[Exercise]
Write out an exact copy of the line containing "BAT1: 9V (plus" and all lines that follow it in the data below, leaving out pictures.

[Saved entries]
=== Begin Enclosure ===

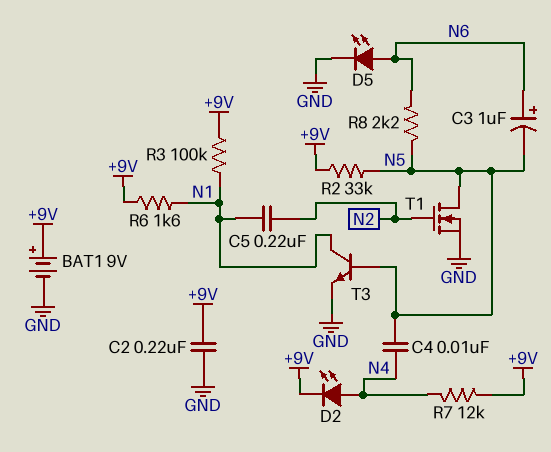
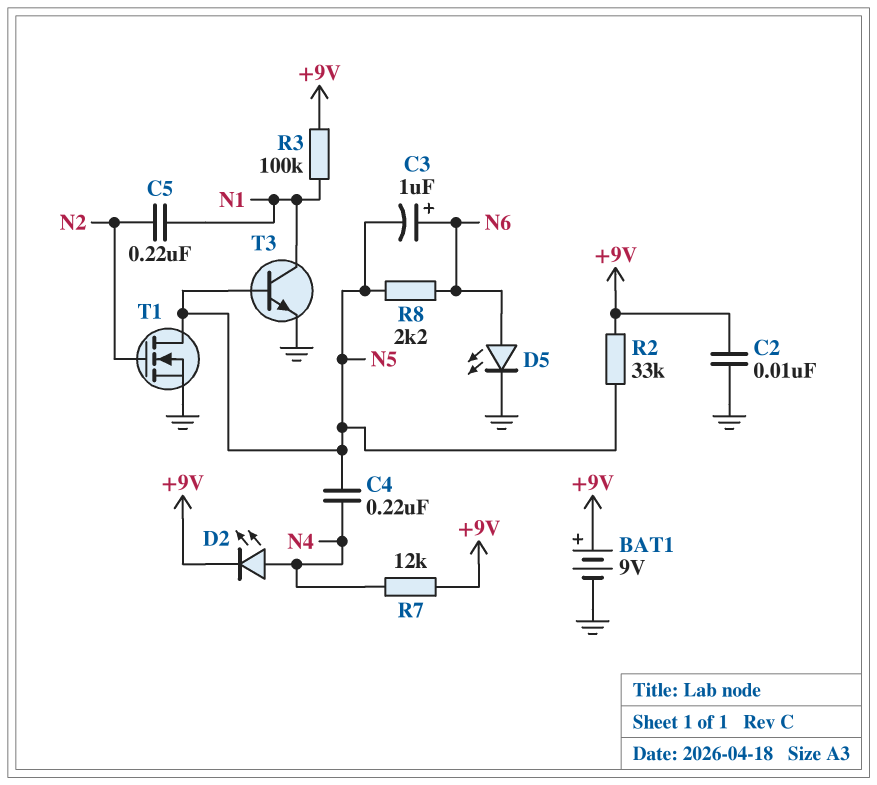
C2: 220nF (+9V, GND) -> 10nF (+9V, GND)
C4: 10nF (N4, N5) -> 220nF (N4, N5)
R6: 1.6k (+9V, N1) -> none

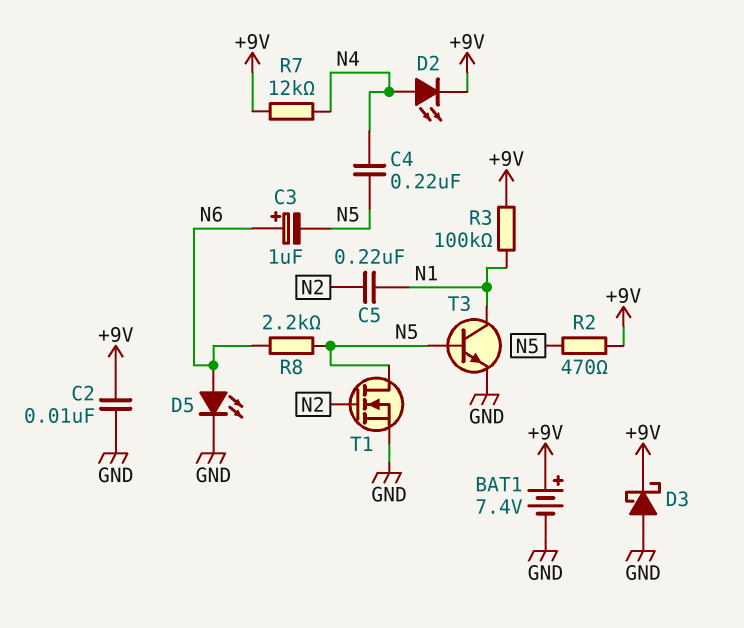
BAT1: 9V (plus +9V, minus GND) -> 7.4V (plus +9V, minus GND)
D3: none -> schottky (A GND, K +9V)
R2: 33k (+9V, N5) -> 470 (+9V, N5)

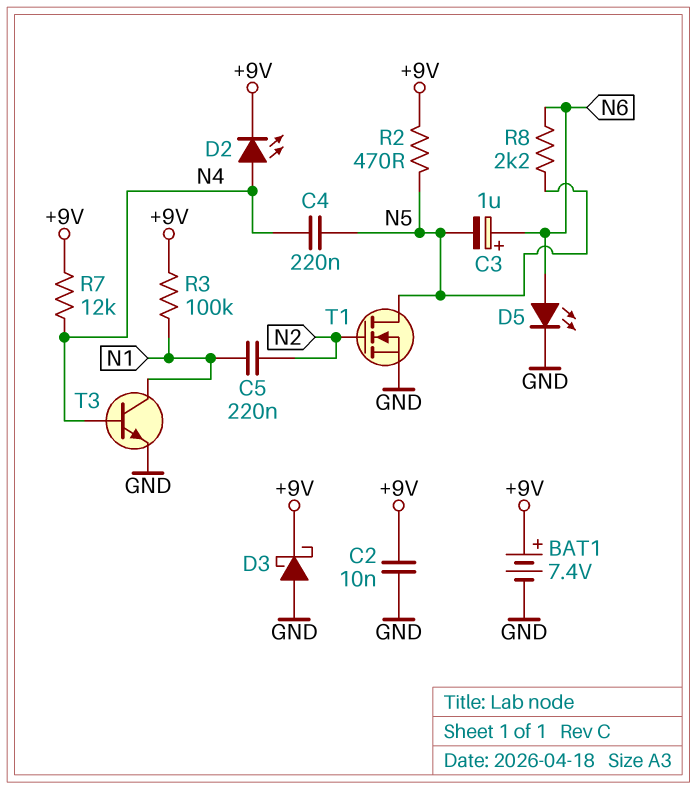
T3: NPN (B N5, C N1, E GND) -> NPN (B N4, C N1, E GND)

=== End Enclosure ===

[Written reply]
BAT1: 9V (plus +9V, minus GND) -> 7.4V (plus +9V, minus GND)
D3: none -> schottky (A GND, K +9V)
R2: 33k (+9V, N5) -> 470 (+9V, N5)

T3: NPN (B N5, C N1, E GND) -> NPN (B N4, C N1, E GND)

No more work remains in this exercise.